**Listing**
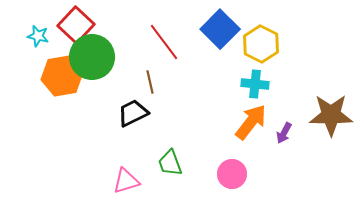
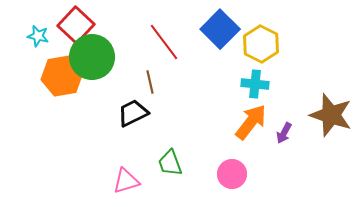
brown star: rotated 18 degrees clockwise
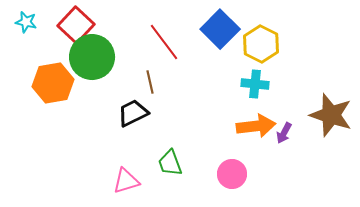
cyan star: moved 12 px left, 14 px up
orange hexagon: moved 9 px left, 7 px down
orange arrow: moved 5 px right, 4 px down; rotated 45 degrees clockwise
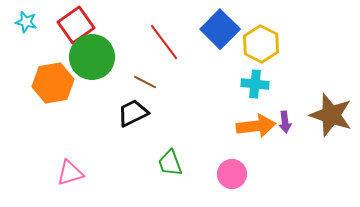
red square: rotated 12 degrees clockwise
brown line: moved 5 px left; rotated 50 degrees counterclockwise
purple arrow: moved 1 px right, 11 px up; rotated 35 degrees counterclockwise
pink triangle: moved 56 px left, 8 px up
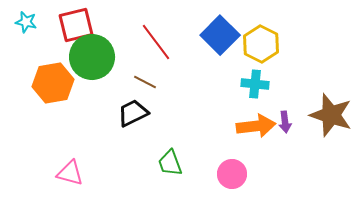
red square: rotated 21 degrees clockwise
blue square: moved 6 px down
red line: moved 8 px left
pink triangle: rotated 32 degrees clockwise
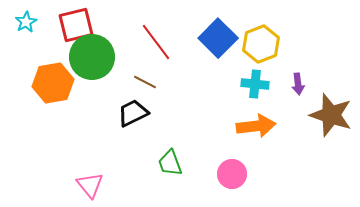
cyan star: rotated 30 degrees clockwise
blue square: moved 2 px left, 3 px down
yellow hexagon: rotated 12 degrees clockwise
purple arrow: moved 13 px right, 38 px up
pink triangle: moved 20 px right, 12 px down; rotated 36 degrees clockwise
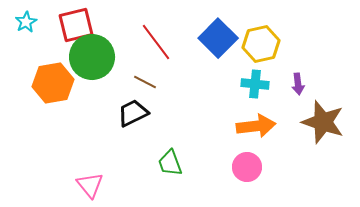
yellow hexagon: rotated 9 degrees clockwise
brown star: moved 8 px left, 7 px down
pink circle: moved 15 px right, 7 px up
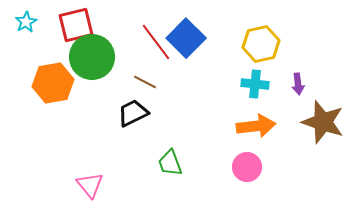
blue square: moved 32 px left
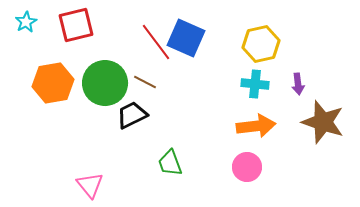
blue square: rotated 21 degrees counterclockwise
green circle: moved 13 px right, 26 px down
black trapezoid: moved 1 px left, 2 px down
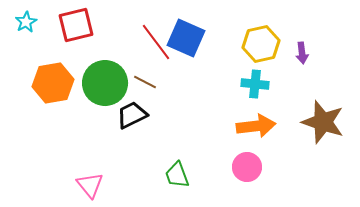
purple arrow: moved 4 px right, 31 px up
green trapezoid: moved 7 px right, 12 px down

**What the task requires**
Copy out, word for word, the entries between the line containing "cyan star: moved 12 px left, 14 px up" and the line containing "pink triangle: moved 20", inclusive. Leave the pictures out of your answer.

**Full solution**
cyan star: moved 12 px left, 14 px up
orange hexagon: moved 9 px left, 7 px down
orange arrow: moved 5 px right, 4 px down; rotated 45 degrees clockwise
red square: rotated 12 degrees clockwise
brown line: moved 5 px left; rotated 50 degrees counterclockwise
purple arrow: moved 1 px right, 11 px up; rotated 35 degrees counterclockwise
pink triangle: moved 56 px left, 8 px up
red square: rotated 21 degrees clockwise
blue square: moved 6 px down
red line: moved 8 px left
pink triangle: rotated 32 degrees clockwise
cyan star: rotated 30 degrees clockwise
blue square: moved 2 px left, 3 px down
yellow hexagon: rotated 12 degrees clockwise
purple arrow: moved 13 px right, 38 px up
pink triangle: moved 20 px right, 12 px down; rotated 36 degrees clockwise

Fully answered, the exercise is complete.